RECORDS PROVIDED:
----
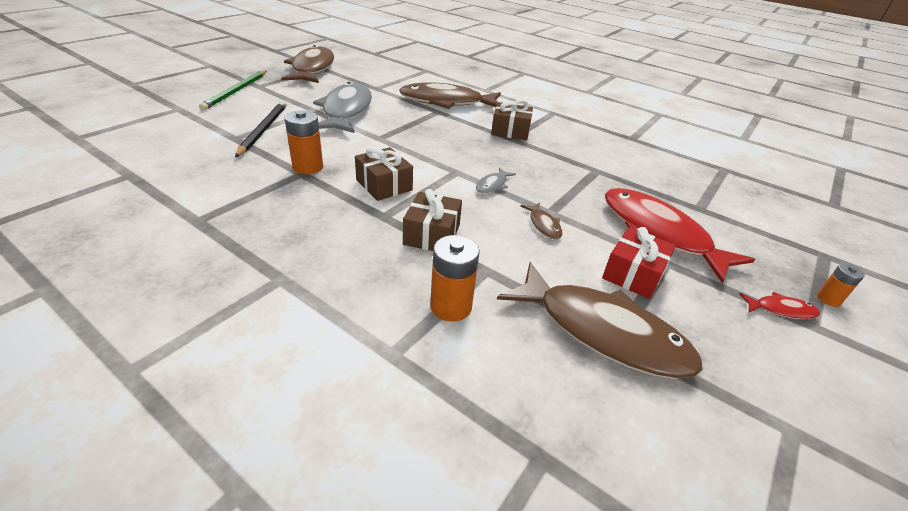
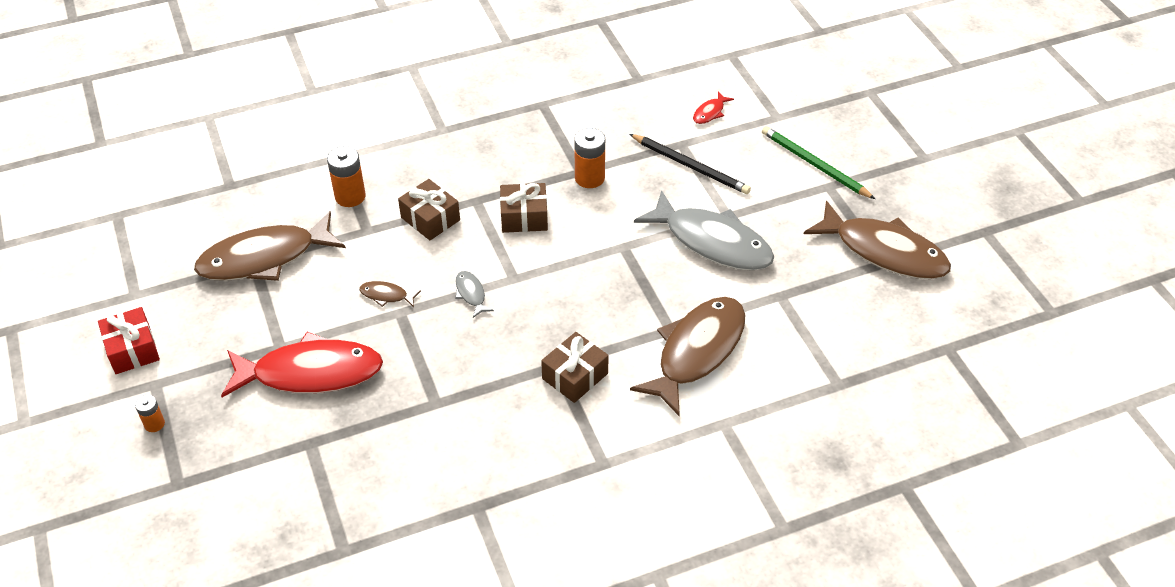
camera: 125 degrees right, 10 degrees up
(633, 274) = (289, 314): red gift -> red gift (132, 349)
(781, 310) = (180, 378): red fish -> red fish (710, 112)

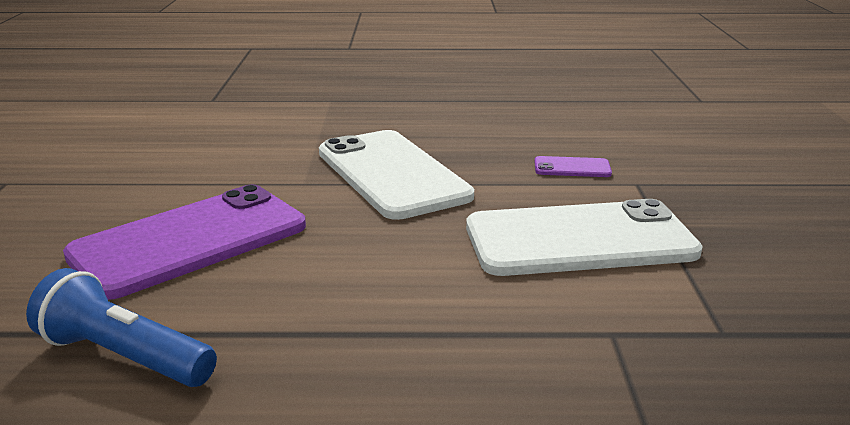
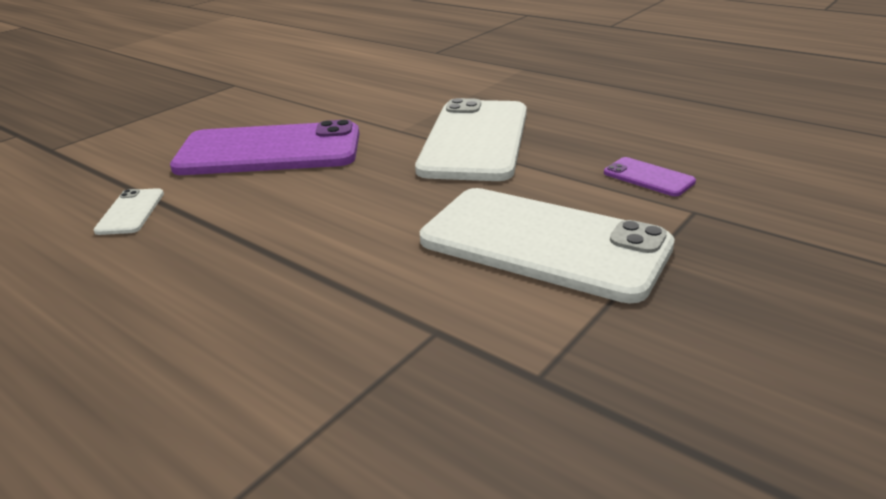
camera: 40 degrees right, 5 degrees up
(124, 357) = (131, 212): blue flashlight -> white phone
----
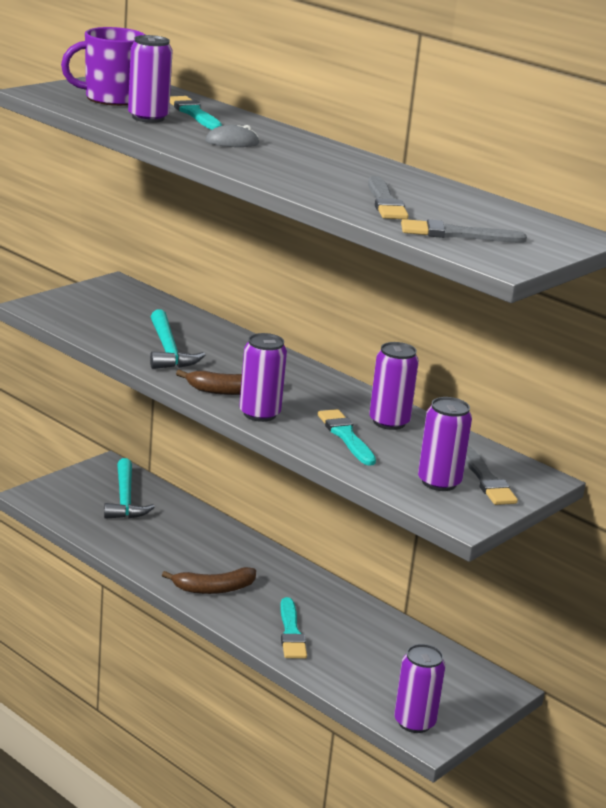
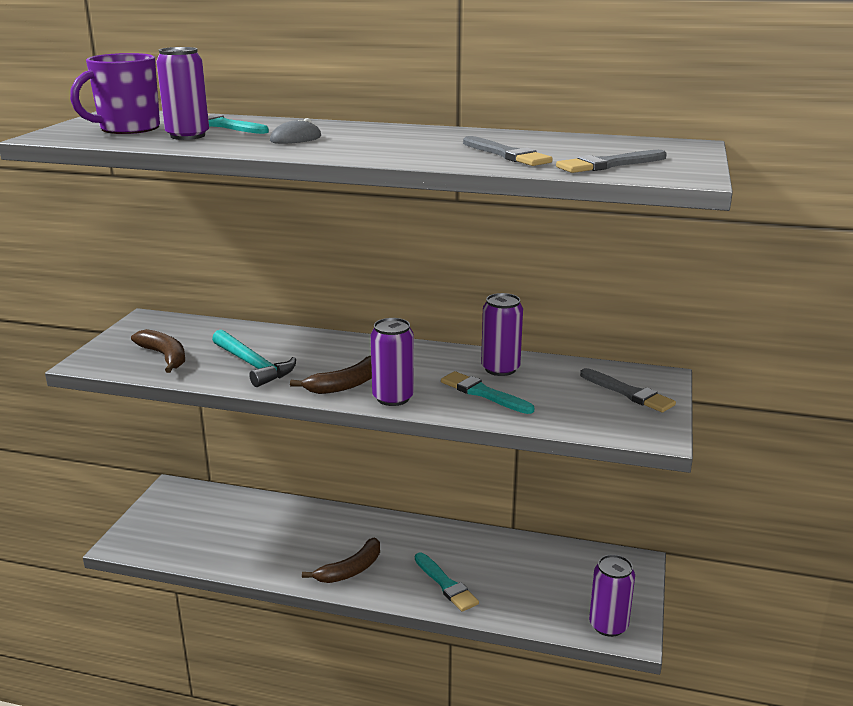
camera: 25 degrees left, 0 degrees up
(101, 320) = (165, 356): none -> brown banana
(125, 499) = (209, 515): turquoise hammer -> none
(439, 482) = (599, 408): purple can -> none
----
REQUIRED WORK:
Given the entries above, transcribe exactly the lines from the one holding "camera: 125 degrees right, 10 degrees up" through the one holding "(124, 357) = (131, 212): blue"; pictures do not belong in the transcription.

ANSWER:
camera: 125 degrees right, 10 degrees up
(633, 274) = (289, 314): red gift -> red gift (132, 349)
(781, 310) = (180, 378): red fish -> red fish (710, 112)

camera: 40 degrees right, 5 degrees up
(124, 357) = (131, 212): blue flashlight -> white phone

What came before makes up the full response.